> _What you have to do_: Every line of the records below that has the word "apple" should be copied.

Scene edit records:
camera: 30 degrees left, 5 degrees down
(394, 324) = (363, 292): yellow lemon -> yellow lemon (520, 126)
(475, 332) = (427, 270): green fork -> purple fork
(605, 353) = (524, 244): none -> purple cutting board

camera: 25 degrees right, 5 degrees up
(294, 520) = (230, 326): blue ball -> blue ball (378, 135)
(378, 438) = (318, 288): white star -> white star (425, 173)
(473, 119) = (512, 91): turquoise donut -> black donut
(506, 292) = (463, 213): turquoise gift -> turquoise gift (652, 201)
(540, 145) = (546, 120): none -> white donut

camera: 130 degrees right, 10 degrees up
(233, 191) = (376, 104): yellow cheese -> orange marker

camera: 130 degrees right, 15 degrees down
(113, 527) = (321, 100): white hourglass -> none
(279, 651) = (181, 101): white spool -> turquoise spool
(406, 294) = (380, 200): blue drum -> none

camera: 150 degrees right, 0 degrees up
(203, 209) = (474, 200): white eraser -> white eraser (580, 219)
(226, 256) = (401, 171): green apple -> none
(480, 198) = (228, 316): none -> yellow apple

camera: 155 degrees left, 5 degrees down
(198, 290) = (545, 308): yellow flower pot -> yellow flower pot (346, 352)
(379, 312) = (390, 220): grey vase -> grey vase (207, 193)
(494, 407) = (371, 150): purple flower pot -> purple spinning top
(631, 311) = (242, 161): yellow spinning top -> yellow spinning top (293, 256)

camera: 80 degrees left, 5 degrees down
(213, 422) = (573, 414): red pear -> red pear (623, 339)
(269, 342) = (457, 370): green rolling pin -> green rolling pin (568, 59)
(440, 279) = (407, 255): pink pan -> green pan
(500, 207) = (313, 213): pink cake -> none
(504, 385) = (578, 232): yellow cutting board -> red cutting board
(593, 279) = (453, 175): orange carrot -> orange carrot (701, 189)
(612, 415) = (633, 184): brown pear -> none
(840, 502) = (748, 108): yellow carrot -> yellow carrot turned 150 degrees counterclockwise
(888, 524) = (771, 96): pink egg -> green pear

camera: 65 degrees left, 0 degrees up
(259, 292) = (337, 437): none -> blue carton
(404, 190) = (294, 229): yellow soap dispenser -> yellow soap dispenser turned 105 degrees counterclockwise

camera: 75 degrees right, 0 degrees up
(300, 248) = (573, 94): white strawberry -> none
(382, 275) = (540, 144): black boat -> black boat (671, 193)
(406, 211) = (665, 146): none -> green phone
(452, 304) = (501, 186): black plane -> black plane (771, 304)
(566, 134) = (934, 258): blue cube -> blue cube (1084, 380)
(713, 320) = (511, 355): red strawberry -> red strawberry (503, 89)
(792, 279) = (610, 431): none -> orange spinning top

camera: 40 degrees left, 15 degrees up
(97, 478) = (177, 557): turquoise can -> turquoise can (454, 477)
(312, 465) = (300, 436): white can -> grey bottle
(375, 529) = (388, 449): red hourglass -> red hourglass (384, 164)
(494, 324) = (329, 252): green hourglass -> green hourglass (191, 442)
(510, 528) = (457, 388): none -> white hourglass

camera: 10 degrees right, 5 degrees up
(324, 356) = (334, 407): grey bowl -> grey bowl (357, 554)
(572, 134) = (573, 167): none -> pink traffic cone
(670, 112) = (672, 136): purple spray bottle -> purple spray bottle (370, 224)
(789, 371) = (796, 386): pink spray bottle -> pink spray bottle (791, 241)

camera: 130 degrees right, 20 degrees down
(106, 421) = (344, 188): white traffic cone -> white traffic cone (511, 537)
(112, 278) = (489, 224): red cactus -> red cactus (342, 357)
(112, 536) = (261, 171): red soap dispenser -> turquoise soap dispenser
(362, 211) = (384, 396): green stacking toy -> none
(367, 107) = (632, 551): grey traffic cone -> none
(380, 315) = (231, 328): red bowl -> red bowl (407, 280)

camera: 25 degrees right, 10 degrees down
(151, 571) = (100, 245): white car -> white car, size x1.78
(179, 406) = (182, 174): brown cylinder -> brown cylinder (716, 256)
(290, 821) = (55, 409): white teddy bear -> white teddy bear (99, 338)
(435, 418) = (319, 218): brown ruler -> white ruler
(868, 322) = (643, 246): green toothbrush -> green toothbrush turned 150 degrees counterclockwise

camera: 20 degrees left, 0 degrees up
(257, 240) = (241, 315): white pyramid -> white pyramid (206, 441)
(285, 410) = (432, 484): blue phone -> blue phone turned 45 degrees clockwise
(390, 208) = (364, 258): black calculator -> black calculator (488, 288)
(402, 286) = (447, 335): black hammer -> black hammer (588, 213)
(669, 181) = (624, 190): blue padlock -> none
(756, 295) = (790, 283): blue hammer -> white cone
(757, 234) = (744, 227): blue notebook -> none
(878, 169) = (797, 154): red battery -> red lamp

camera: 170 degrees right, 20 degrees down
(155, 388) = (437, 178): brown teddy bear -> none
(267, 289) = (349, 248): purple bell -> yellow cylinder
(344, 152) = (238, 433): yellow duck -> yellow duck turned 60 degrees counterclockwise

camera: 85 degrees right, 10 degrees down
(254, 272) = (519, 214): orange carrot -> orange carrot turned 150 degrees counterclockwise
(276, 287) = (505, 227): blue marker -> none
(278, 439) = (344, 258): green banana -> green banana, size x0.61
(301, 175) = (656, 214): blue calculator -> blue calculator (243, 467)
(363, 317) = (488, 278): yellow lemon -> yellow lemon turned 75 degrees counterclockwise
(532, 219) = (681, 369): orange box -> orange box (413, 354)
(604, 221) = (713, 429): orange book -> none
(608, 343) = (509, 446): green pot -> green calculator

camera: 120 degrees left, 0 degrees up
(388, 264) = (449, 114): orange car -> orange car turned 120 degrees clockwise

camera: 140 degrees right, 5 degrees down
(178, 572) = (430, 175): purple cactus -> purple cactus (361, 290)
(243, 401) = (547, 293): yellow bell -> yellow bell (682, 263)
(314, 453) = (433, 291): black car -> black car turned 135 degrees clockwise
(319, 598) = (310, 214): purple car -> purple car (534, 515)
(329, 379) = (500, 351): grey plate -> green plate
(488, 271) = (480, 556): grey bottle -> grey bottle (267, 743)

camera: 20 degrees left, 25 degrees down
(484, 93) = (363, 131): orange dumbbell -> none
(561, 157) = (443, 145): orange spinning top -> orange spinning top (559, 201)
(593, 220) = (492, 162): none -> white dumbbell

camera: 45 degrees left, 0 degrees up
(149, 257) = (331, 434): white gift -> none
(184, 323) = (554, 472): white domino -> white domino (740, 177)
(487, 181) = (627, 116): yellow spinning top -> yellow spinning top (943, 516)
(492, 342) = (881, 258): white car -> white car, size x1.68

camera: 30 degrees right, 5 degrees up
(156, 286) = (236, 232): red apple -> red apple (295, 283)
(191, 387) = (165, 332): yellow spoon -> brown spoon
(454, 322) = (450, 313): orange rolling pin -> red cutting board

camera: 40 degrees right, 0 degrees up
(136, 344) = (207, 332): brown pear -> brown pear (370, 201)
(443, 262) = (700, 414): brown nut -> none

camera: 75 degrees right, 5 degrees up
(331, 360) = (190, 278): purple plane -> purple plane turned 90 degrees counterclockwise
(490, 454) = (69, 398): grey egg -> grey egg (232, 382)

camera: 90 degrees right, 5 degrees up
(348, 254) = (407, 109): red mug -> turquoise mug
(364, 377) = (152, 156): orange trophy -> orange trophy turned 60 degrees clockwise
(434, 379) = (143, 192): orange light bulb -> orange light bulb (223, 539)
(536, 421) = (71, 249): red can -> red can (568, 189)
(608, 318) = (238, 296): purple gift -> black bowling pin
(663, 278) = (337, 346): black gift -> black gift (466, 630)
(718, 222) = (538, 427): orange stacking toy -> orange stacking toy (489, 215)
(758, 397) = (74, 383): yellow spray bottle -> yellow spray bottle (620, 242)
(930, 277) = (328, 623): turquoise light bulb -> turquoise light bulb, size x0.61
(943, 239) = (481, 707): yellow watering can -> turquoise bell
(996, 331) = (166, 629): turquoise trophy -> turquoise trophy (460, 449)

> _Answer box_:
(226, 256) = (401, 171): green apple -> none
(480, 198) = (228, 316): none -> yellow apple
(156, 286) = (236, 232): red apple -> red apple (295, 283)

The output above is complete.